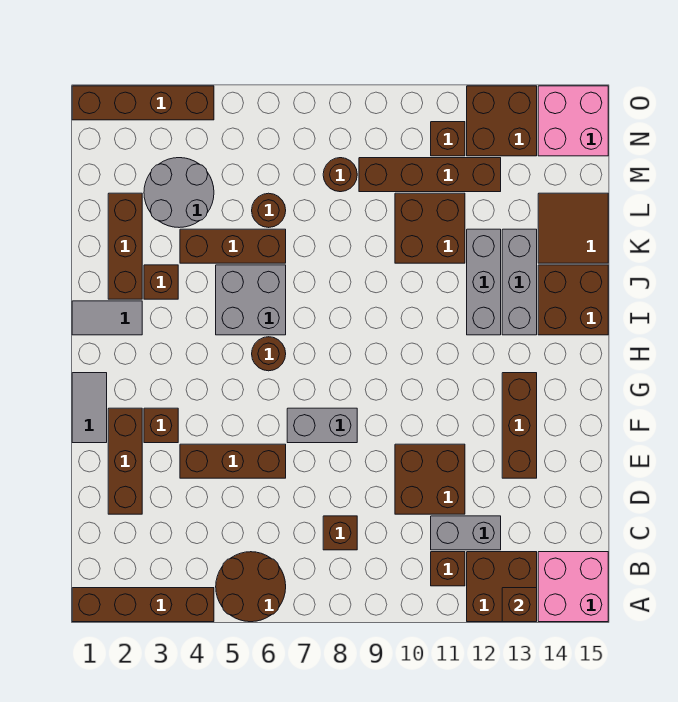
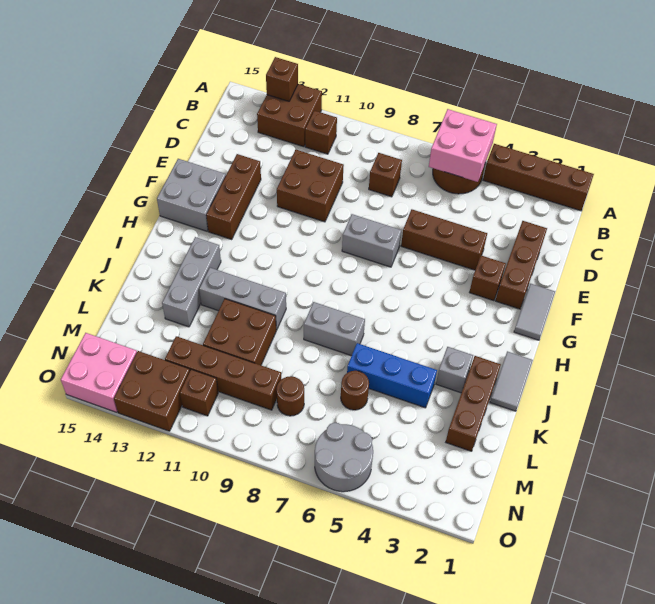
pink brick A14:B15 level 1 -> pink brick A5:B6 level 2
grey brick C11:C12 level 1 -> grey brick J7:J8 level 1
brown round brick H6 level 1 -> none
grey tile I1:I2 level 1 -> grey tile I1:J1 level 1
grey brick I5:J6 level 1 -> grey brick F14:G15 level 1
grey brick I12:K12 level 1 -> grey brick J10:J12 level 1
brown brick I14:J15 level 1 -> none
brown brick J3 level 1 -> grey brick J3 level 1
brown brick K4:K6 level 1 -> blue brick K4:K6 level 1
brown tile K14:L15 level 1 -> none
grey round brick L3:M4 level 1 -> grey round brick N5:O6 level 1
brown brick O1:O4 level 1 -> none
+++
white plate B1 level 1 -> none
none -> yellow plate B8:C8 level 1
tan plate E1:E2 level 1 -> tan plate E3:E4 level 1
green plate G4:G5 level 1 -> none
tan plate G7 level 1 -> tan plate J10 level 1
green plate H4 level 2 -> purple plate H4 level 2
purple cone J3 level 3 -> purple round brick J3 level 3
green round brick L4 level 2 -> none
+++
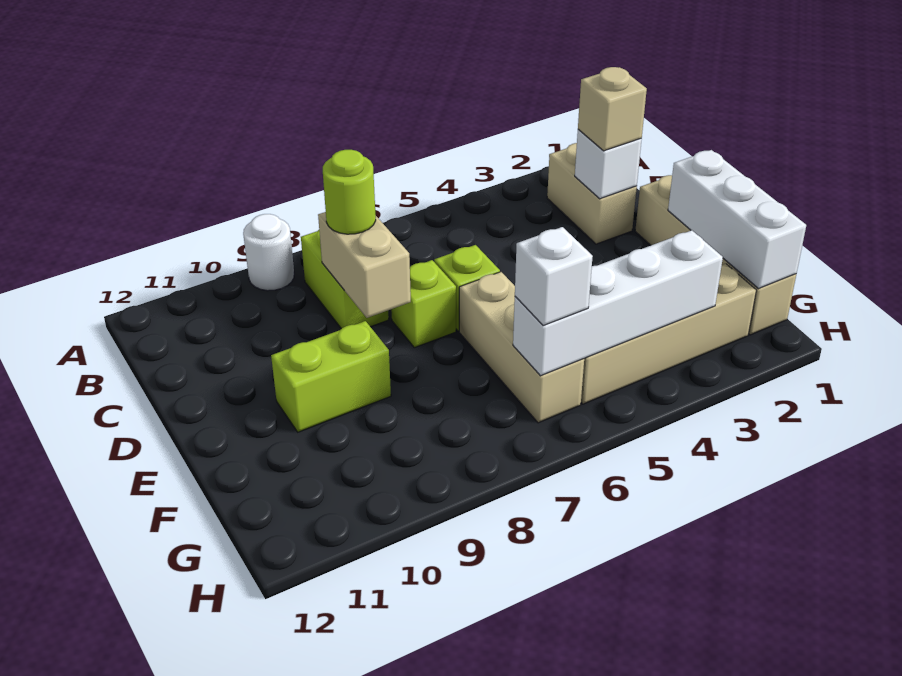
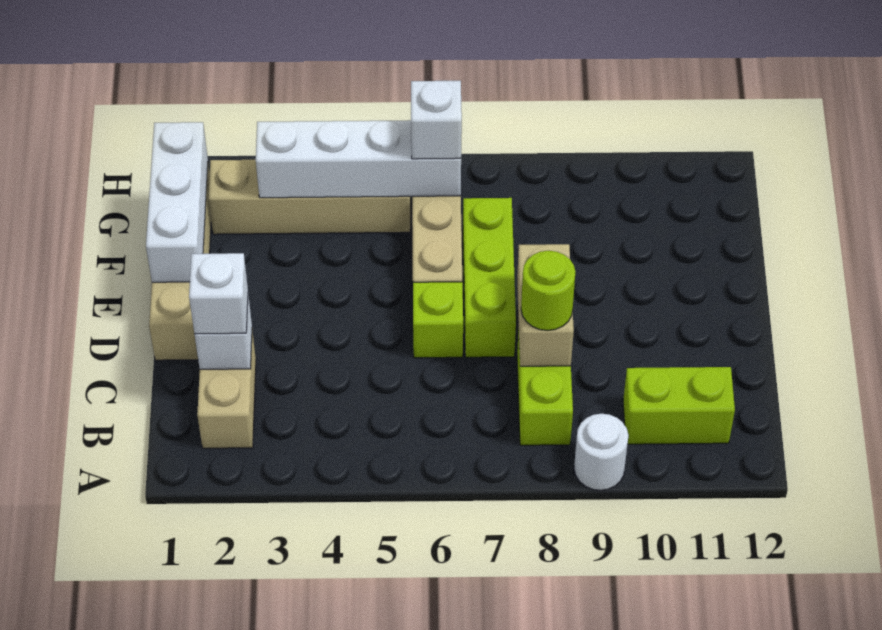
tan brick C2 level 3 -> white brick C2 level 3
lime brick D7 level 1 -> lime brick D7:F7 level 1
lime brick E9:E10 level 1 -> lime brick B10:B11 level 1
+++
PROBLEM STATEMENT: A word-for-word copy of the lines above from the one with "pink brick A14:B15" through the one with "brown brick I14:J15 level 1 -> none", inclusive, is the only output wanted.

SOLVED PROBLEM:
pink brick A14:B15 level 1 -> pink brick A5:B6 level 2
grey brick C11:C12 level 1 -> grey brick J7:J8 level 1
brown round brick H6 level 1 -> none
grey tile I1:I2 level 1 -> grey tile I1:J1 level 1
grey brick I5:J6 level 1 -> grey brick F14:G15 level 1
grey brick I12:K12 level 1 -> grey brick J10:J12 level 1
brown brick I14:J15 level 1 -> none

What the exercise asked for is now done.